What to work on: The expected answer is a bare count of the lines in the data below that contain "brown".

Supplied information below:

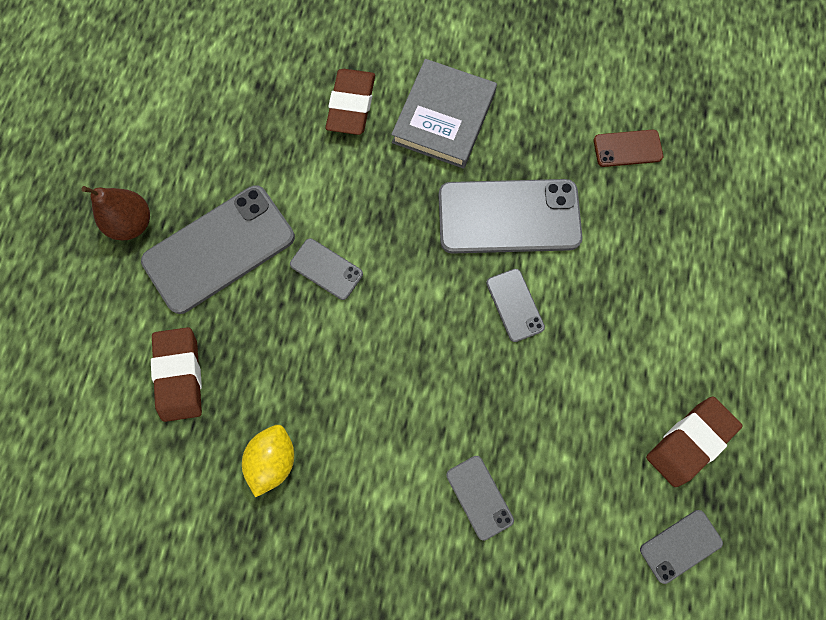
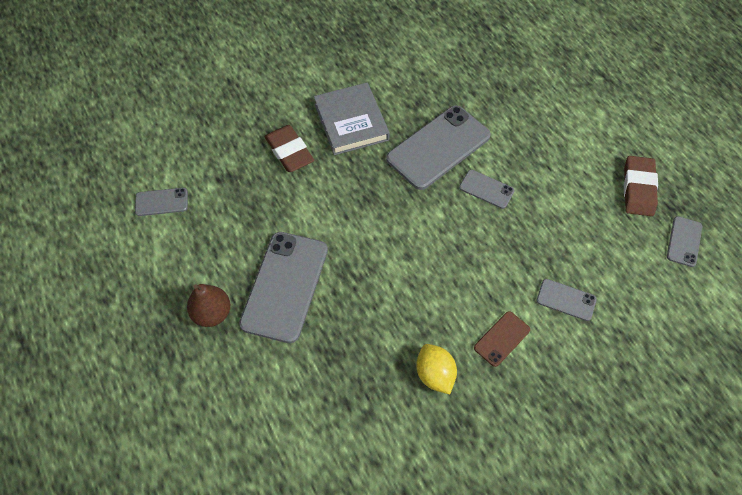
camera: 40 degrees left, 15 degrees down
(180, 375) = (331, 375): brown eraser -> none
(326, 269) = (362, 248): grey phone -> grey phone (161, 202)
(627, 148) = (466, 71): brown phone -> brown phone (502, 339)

End of Supplied information.

Written answer: 2